Revision comparison data:
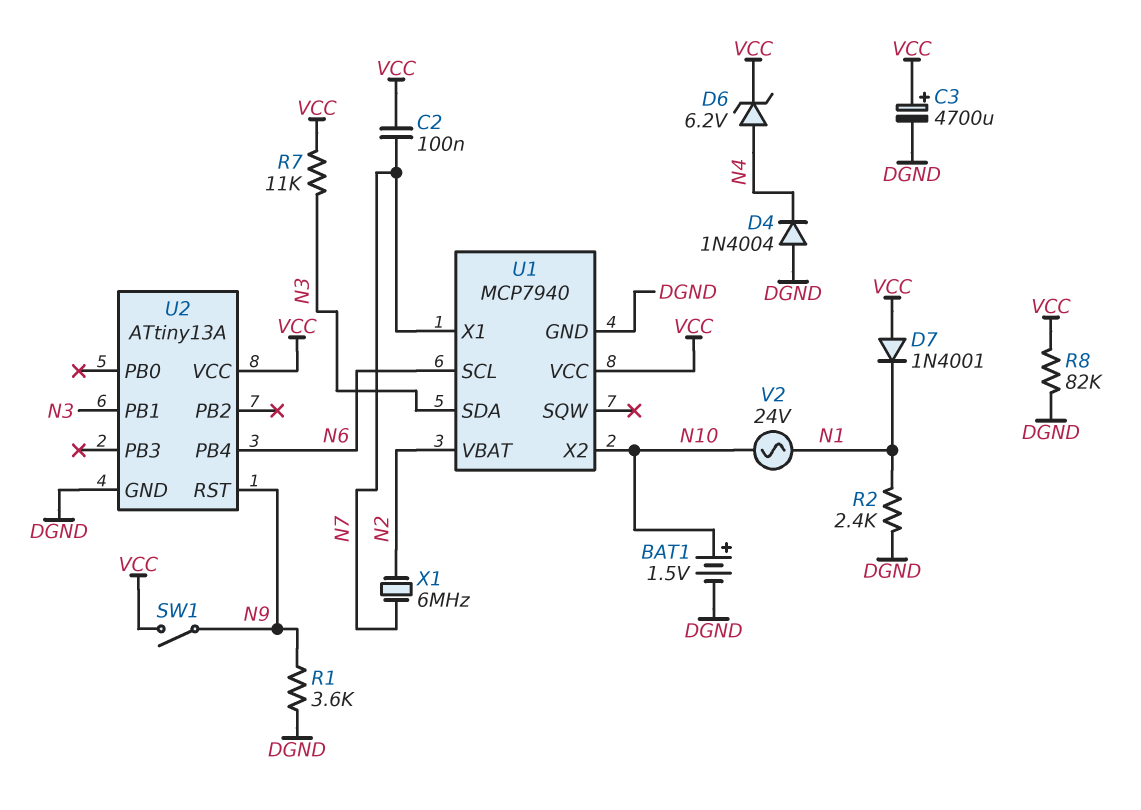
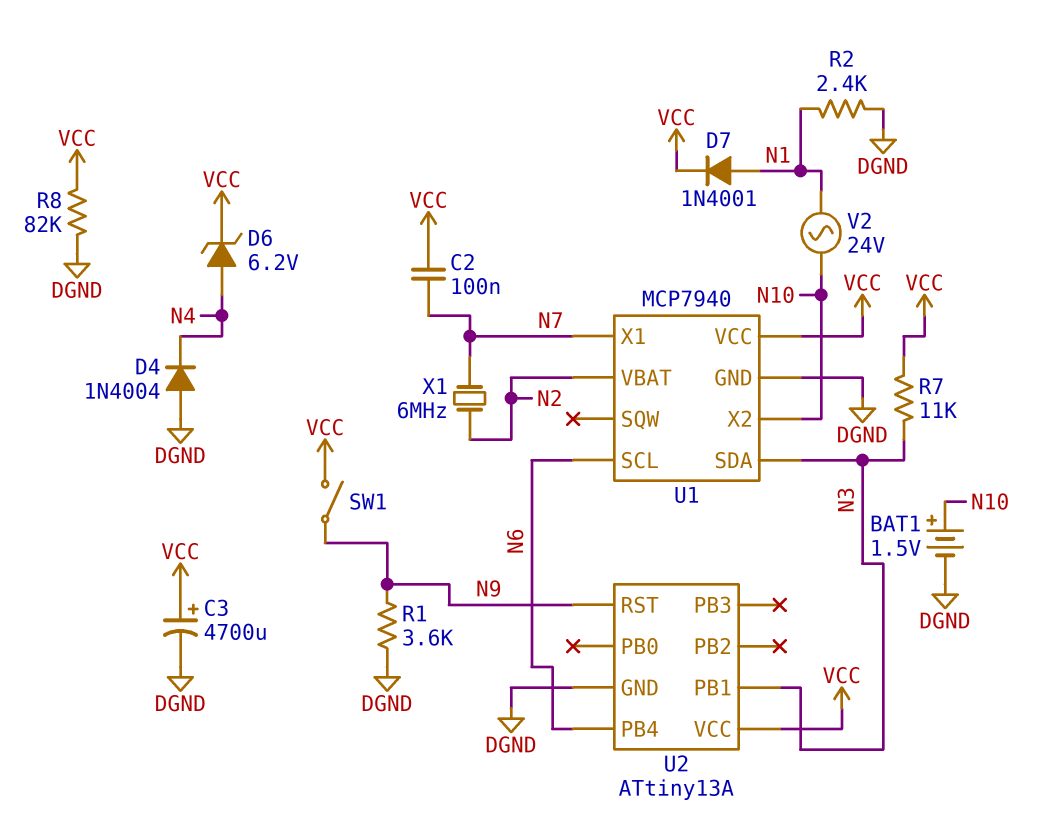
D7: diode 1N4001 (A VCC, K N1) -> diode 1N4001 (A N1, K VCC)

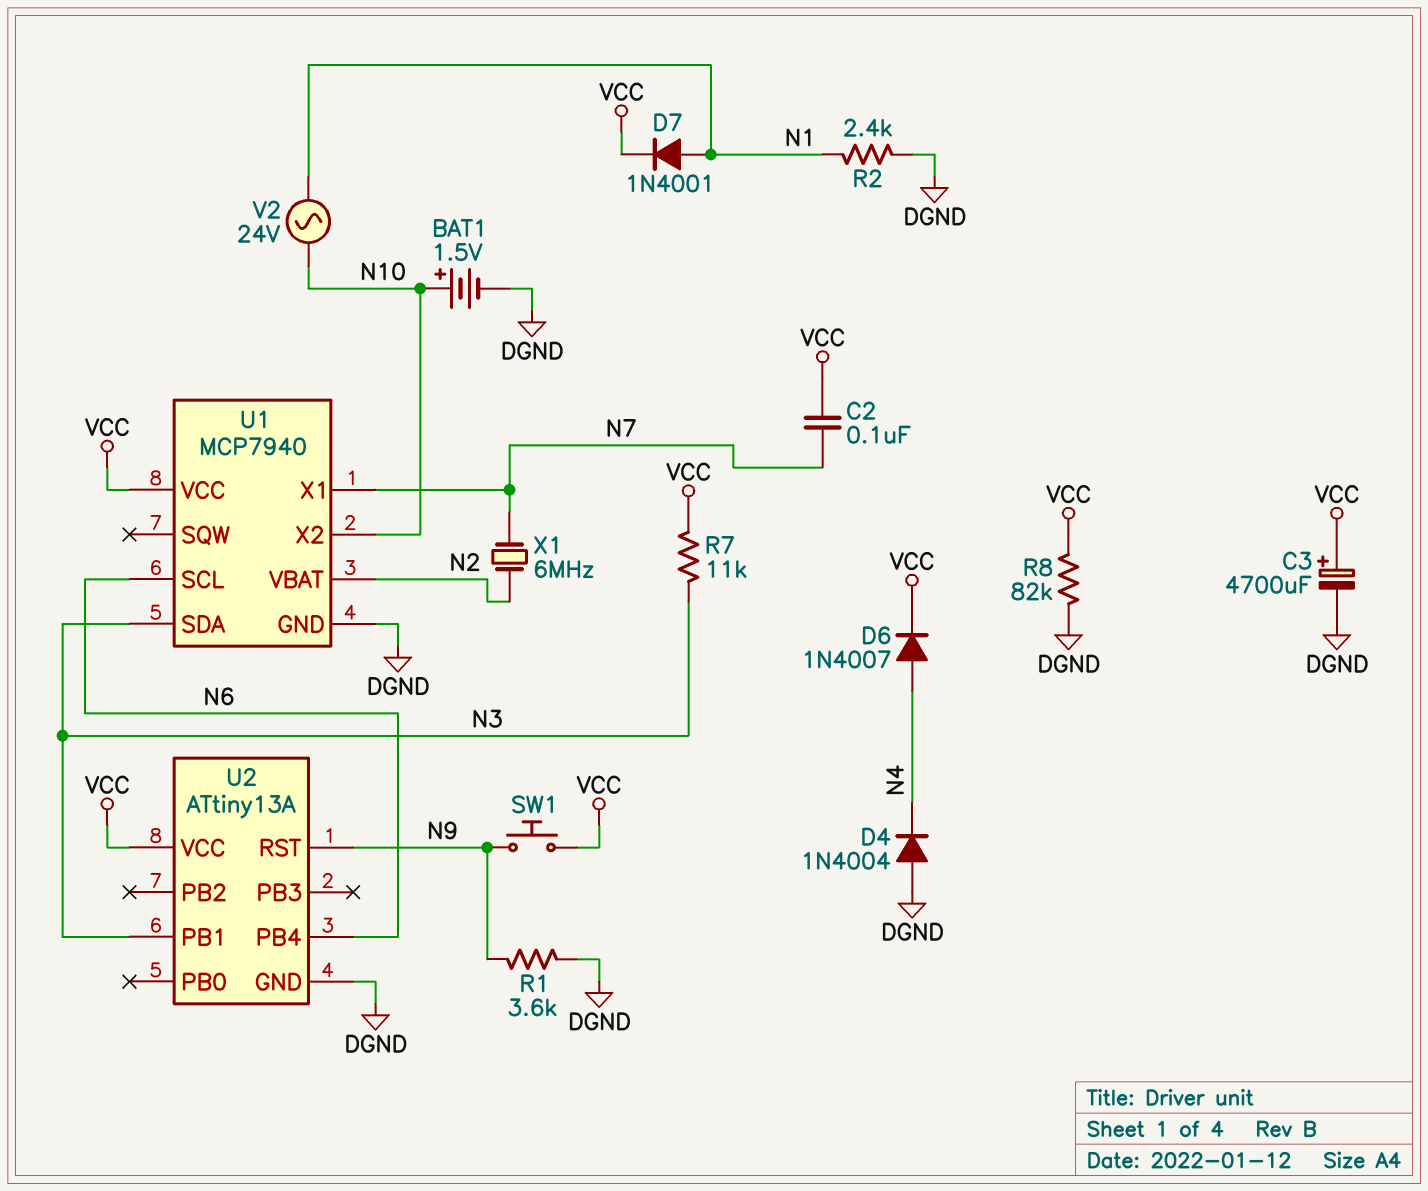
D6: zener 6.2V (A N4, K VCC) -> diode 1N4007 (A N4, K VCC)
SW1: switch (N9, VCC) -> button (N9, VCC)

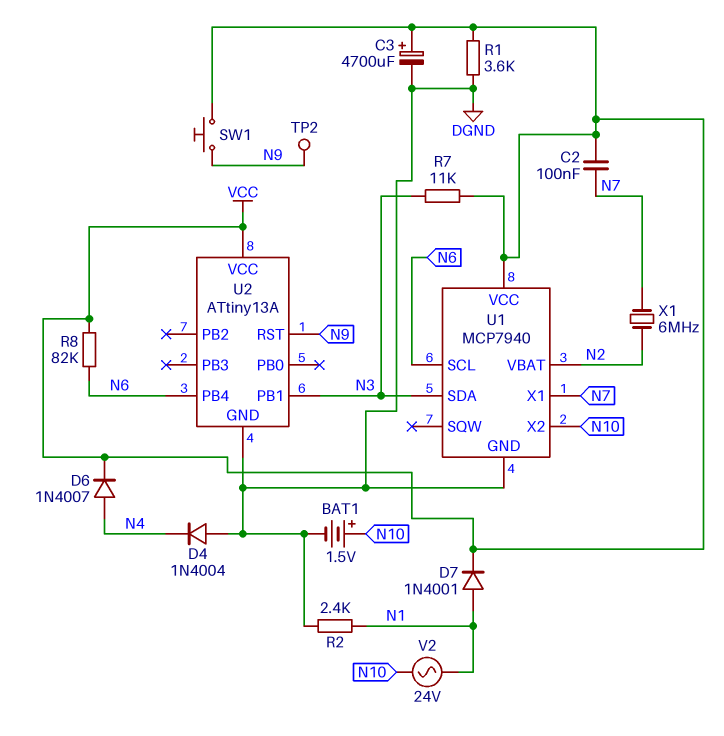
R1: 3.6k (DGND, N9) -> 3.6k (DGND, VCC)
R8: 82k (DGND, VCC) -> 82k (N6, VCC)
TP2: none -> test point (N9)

EXERCISE REQUIREMENTS: Counting only lines with the word "DGND" in them, say how many there are in the entries above, with no other words.

EXERCISE ANSWER: 2